Leaving the pictures aside, reproduce the data in full and word for word.

Input material:
===============

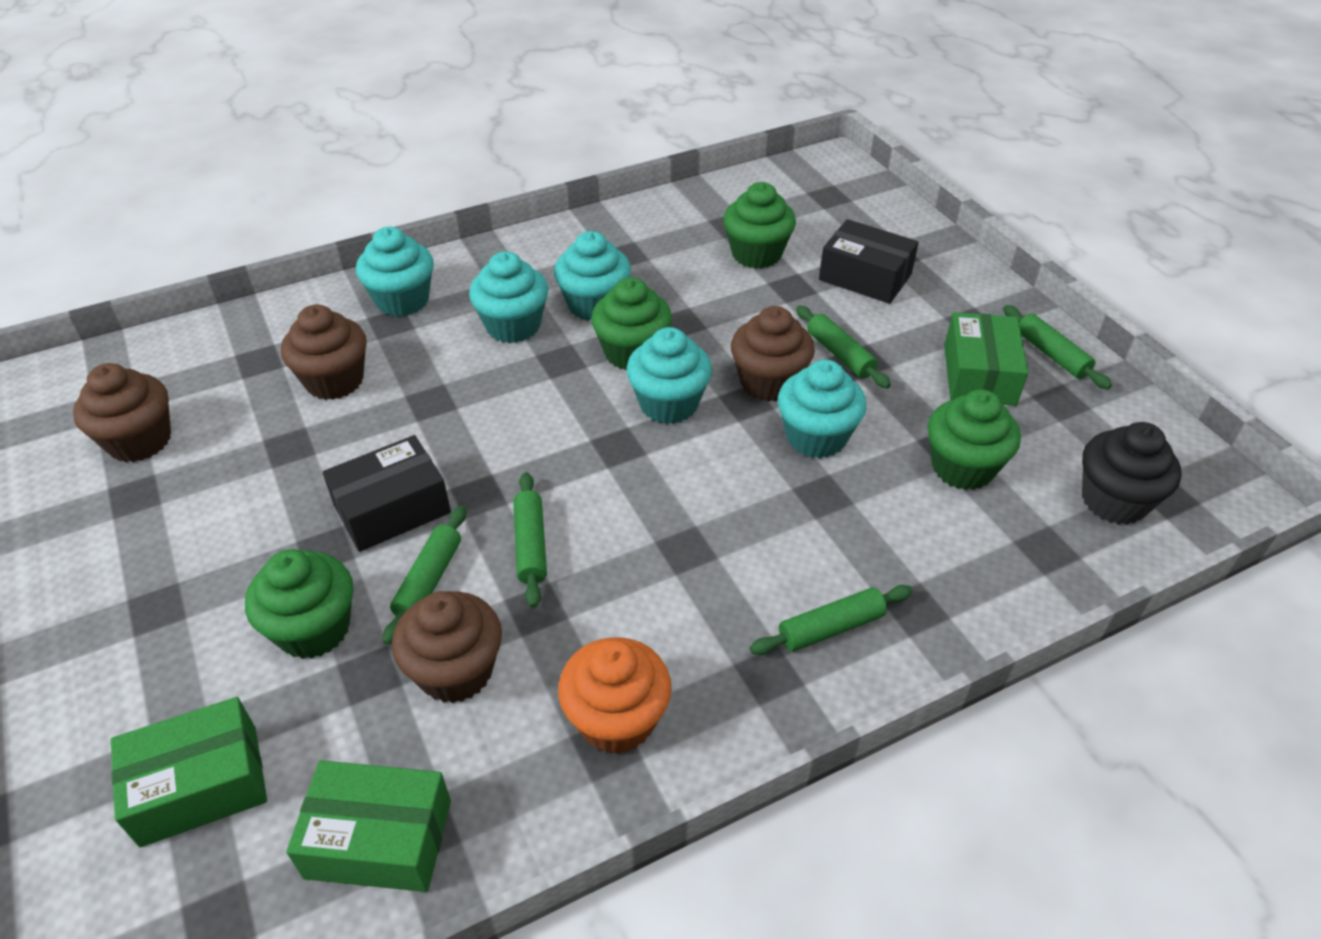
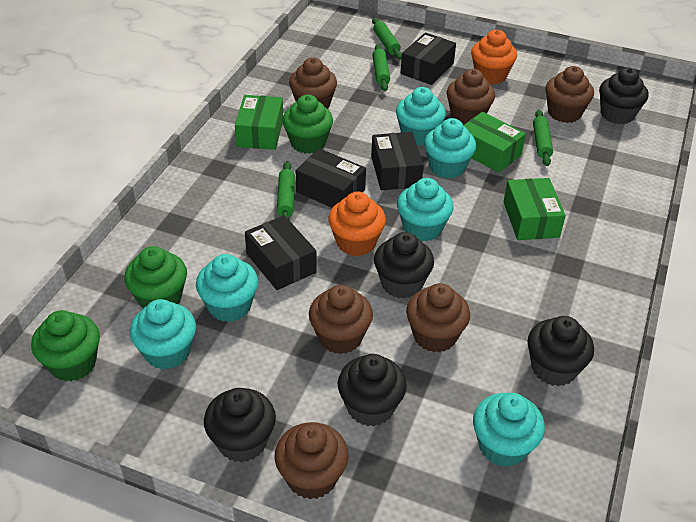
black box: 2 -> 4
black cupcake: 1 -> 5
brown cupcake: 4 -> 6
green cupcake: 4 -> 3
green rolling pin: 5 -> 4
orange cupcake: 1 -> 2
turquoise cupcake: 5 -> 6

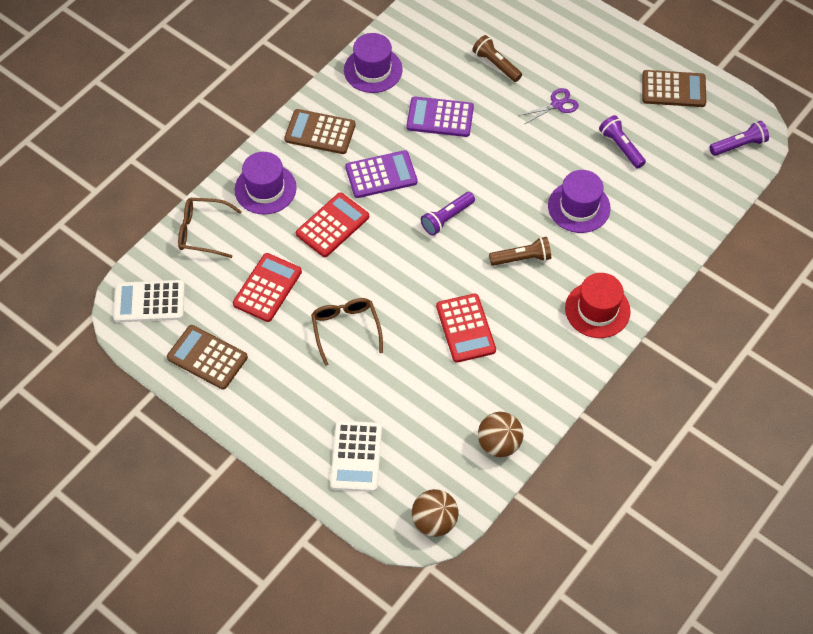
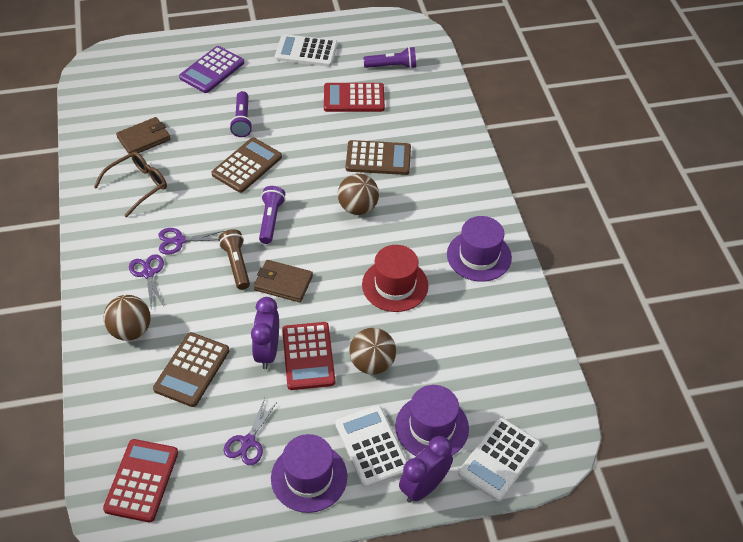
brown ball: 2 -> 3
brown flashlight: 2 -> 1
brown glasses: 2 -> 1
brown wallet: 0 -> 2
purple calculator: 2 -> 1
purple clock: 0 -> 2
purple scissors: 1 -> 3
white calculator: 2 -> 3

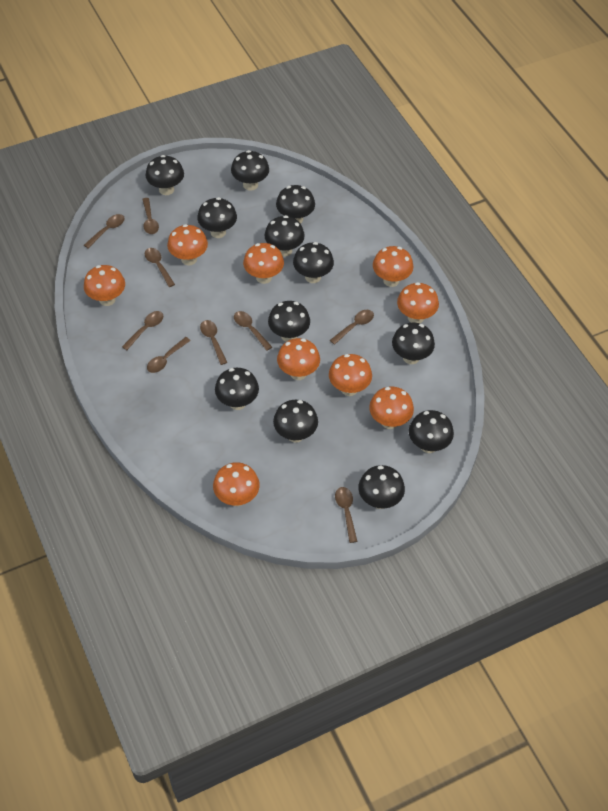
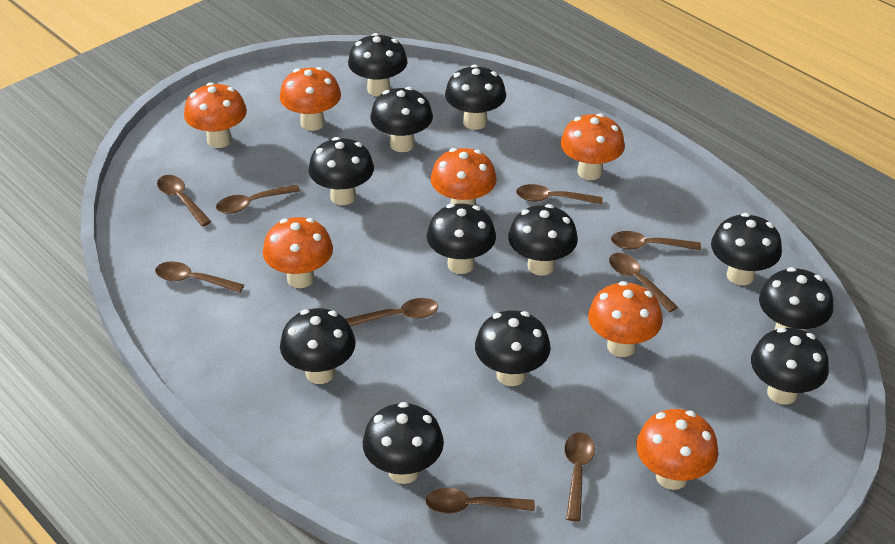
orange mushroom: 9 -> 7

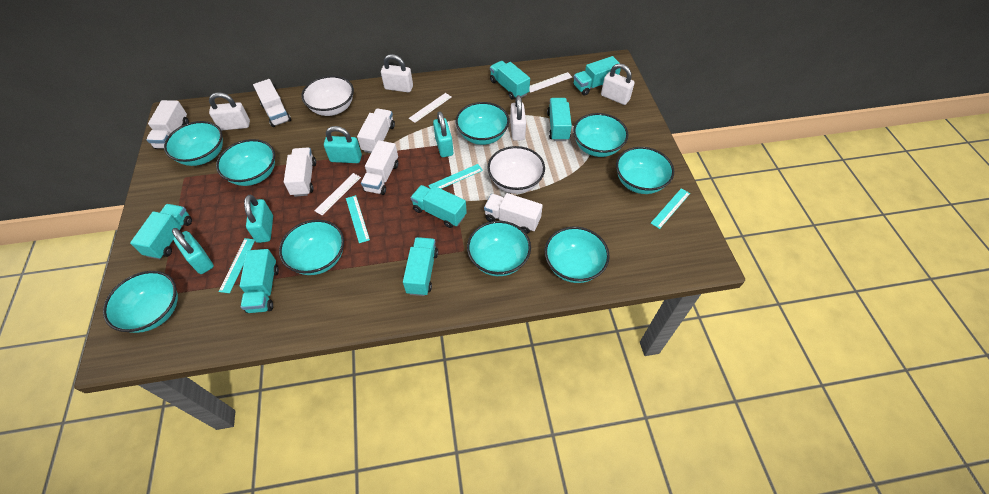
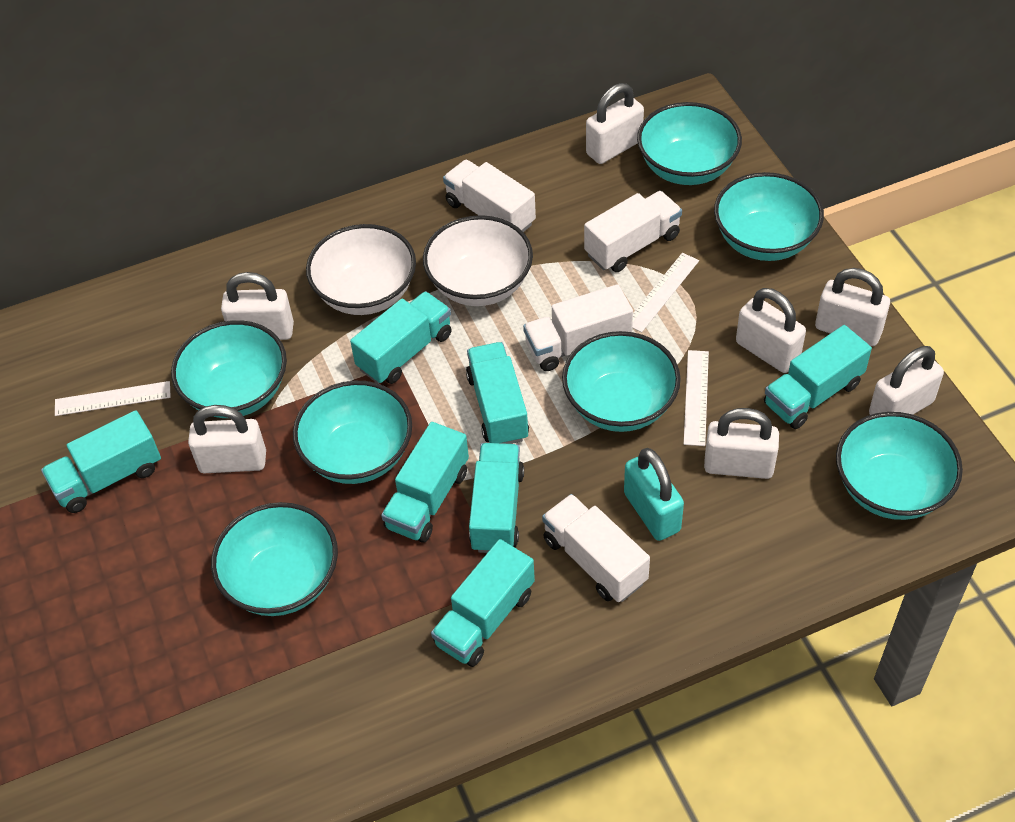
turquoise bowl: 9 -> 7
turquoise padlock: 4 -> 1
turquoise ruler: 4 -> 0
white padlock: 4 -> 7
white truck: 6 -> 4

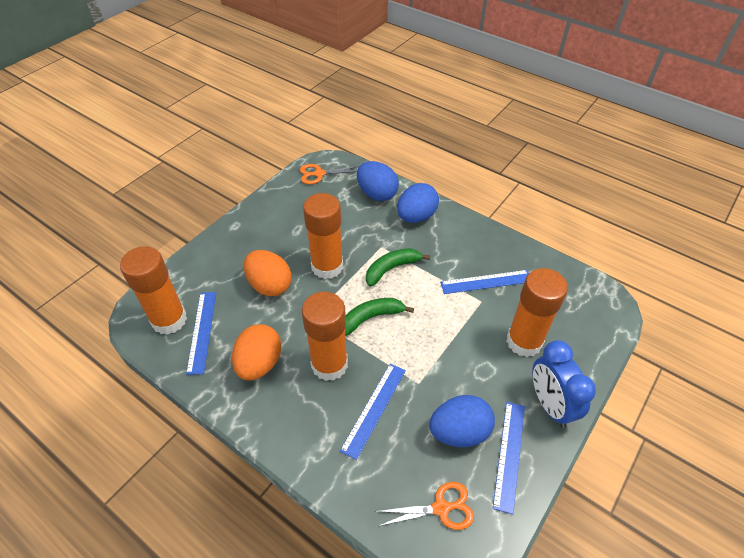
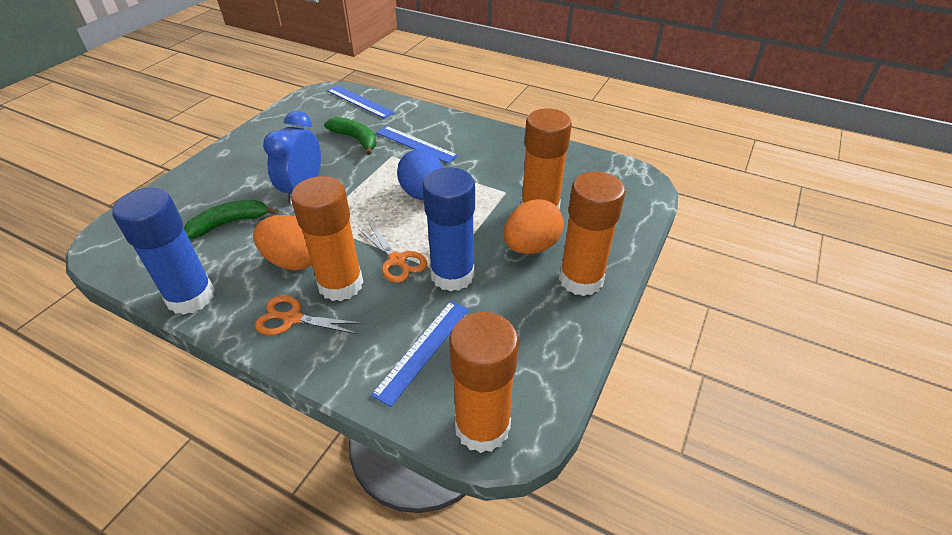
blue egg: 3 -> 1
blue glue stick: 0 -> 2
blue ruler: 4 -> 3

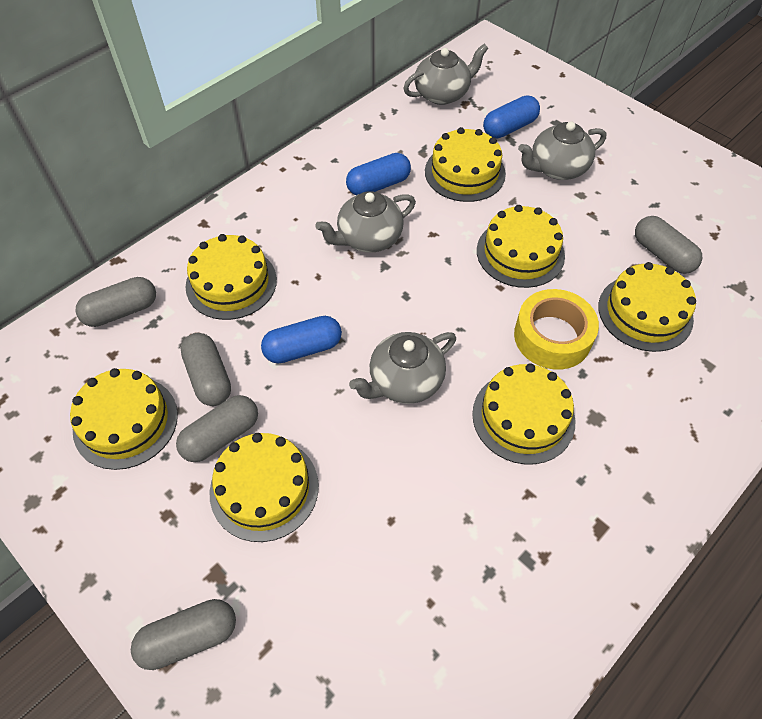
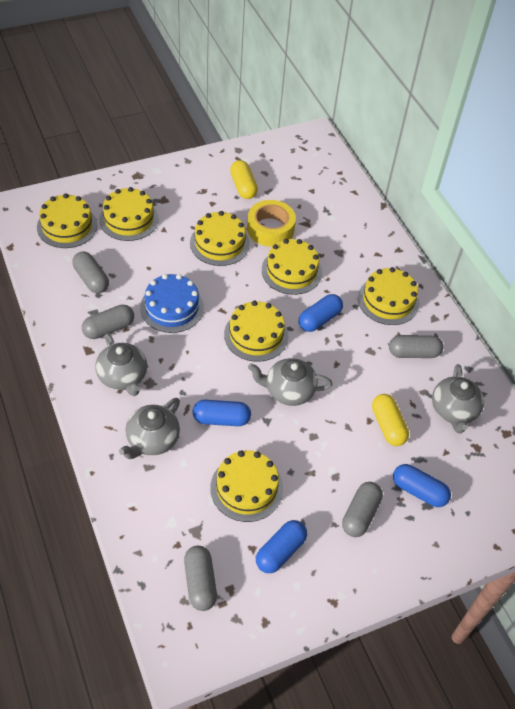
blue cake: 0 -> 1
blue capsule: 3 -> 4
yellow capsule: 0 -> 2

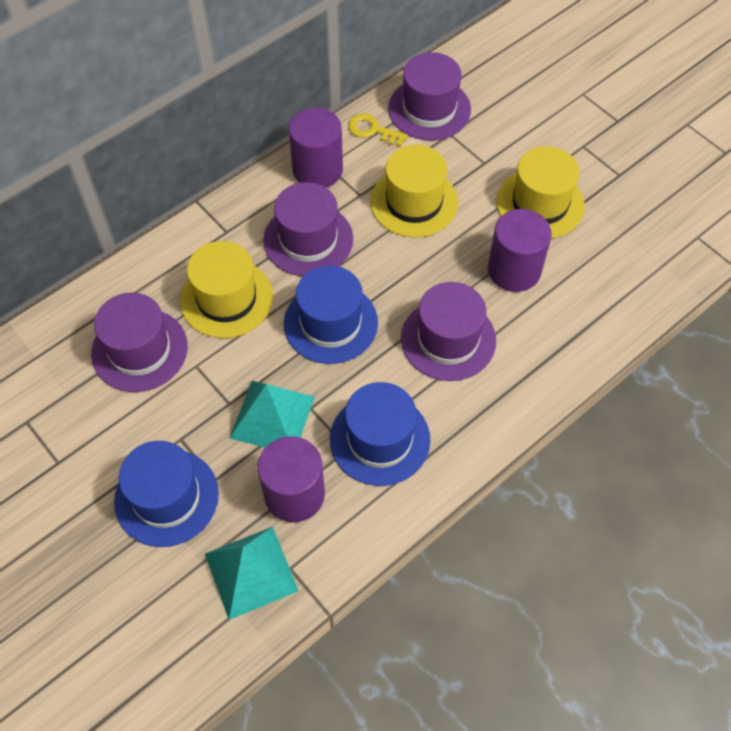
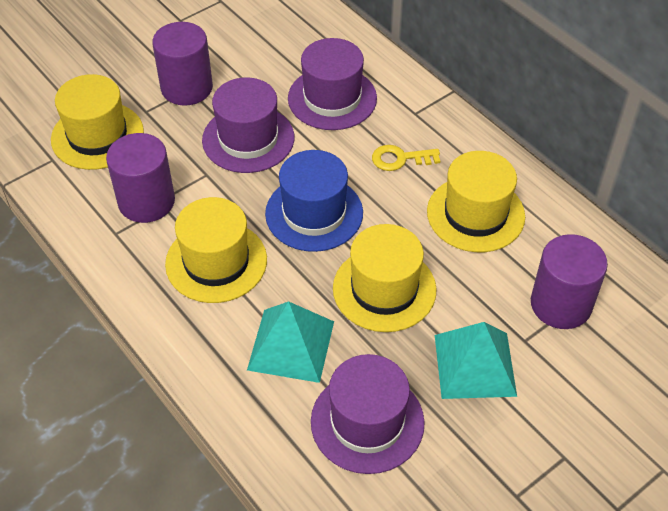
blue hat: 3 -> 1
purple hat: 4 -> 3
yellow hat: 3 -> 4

===============

Answer section:
black box: 2 -> 4
black cupcake: 1 -> 5
brown cupcake: 4 -> 6
green cupcake: 4 -> 3
green rolling pin: 5 -> 4
orange cupcake: 1 -> 2
turquoise cupcake: 5 -> 6

brown ball: 2 -> 3
brown flashlight: 2 -> 1
brown glasses: 2 -> 1
brown wallet: 0 -> 2
purple calculator: 2 -> 1
purple clock: 0 -> 2
purple scissors: 1 -> 3
white calculator: 2 -> 3

orange mushroom: 9 -> 7

turquoise bowl: 9 -> 7
turquoise padlock: 4 -> 1
turquoise ruler: 4 -> 0
white padlock: 4 -> 7
white truck: 6 -> 4

blue egg: 3 -> 1
blue glue stick: 0 -> 2
blue ruler: 4 -> 3

blue cake: 0 -> 1
blue capsule: 3 -> 4
yellow capsule: 0 -> 2

blue hat: 3 -> 1
purple hat: 4 -> 3
yellow hat: 3 -> 4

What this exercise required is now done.